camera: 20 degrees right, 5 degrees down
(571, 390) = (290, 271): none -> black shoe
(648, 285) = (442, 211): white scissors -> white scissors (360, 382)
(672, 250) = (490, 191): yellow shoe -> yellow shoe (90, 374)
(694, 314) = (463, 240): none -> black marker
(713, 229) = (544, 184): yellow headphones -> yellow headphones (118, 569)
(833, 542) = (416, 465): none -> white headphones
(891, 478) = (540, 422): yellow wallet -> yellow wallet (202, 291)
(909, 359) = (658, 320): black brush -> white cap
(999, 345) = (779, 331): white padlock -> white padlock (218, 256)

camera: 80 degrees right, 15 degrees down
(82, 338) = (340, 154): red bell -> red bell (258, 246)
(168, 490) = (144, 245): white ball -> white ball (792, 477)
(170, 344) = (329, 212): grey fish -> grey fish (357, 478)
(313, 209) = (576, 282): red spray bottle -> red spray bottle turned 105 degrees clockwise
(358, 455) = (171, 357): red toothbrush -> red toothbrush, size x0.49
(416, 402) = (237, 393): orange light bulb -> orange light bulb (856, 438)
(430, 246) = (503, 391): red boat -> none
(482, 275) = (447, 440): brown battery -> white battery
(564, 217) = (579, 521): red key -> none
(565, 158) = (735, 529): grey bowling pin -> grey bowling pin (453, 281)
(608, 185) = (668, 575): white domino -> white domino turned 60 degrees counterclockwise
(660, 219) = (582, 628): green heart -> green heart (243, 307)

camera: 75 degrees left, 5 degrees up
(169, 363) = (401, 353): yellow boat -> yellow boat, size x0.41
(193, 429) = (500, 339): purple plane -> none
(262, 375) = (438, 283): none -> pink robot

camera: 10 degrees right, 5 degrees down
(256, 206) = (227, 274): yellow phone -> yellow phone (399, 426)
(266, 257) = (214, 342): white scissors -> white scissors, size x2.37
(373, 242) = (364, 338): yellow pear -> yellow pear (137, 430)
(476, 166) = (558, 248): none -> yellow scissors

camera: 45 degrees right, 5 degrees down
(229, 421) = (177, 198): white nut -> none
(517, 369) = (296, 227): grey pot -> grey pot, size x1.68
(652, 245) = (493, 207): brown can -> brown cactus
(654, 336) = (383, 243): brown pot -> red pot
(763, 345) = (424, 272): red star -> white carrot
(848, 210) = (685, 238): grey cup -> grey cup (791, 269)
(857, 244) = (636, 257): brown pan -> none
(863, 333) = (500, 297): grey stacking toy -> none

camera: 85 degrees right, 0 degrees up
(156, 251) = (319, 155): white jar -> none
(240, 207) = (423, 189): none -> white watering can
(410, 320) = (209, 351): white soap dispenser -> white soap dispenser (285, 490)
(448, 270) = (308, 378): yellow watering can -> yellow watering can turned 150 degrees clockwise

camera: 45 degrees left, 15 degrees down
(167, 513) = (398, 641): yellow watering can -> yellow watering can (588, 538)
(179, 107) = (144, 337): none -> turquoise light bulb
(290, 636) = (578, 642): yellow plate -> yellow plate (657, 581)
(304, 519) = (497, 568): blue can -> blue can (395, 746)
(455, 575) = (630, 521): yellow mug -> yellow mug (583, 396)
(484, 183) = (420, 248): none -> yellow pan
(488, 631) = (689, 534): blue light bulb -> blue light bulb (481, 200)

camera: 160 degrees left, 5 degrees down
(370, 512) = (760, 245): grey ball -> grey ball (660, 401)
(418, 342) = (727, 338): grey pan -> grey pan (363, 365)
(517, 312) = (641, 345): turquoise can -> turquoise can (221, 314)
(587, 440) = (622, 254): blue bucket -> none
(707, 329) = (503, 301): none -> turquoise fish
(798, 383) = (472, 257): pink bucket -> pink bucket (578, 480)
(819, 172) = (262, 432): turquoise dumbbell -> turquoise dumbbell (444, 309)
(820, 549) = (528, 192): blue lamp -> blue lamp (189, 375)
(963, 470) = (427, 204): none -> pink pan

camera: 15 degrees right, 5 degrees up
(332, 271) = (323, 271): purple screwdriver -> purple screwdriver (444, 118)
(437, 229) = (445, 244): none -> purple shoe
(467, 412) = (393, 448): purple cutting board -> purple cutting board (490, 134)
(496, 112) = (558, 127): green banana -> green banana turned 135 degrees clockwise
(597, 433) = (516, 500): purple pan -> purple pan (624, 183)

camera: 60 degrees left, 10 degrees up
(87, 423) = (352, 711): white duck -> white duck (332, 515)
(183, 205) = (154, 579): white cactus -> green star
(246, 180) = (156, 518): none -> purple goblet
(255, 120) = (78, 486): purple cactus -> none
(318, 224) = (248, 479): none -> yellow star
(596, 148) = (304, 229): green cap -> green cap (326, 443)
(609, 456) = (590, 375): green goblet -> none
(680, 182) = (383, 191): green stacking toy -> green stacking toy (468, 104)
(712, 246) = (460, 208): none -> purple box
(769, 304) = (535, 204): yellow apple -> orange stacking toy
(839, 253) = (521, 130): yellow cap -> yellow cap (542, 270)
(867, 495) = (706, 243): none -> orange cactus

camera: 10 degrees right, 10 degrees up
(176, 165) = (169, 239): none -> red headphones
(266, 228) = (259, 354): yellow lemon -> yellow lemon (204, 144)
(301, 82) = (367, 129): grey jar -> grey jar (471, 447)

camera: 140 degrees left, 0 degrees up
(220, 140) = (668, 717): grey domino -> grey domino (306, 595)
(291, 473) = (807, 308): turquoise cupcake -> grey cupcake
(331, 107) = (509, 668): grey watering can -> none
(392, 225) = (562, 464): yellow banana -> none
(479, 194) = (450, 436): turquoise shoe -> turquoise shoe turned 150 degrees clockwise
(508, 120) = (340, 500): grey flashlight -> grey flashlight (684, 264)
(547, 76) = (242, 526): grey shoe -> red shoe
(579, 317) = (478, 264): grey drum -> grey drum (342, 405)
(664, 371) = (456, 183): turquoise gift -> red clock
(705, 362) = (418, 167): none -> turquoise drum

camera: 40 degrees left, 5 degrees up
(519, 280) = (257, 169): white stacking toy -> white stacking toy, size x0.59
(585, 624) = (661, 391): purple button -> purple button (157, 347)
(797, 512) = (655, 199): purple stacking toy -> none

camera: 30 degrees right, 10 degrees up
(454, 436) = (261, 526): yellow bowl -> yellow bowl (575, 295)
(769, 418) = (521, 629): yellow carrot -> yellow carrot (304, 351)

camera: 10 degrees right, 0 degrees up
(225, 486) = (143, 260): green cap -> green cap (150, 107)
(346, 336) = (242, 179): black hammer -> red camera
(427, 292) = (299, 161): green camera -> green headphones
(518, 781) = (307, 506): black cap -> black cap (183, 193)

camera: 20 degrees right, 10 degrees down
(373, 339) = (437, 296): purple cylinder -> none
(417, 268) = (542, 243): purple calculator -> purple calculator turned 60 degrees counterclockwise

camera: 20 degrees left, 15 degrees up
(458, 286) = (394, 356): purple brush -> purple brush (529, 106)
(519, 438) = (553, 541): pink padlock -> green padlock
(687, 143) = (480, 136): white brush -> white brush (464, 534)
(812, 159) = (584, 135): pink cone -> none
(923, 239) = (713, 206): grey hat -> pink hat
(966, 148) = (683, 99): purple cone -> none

________

## Exercise requirements
Above are some lines. Repeat exactly, and only, those from the line that has "(712, 246) = (460, 208): none -> purple box" through the line that has "(176, 165) = (169, 239): none".

## Result of the exercise
(712, 246) = (460, 208): none -> purple box
(769, 304) = (535, 204): yellow apple -> orange stacking toy
(839, 253) = (521, 130): yellow cap -> yellow cap (542, 270)
(867, 495) = (706, 243): none -> orange cactus

camera: 10 degrees right, 10 degrees up
(176, 165) = (169, 239): none -> red headphones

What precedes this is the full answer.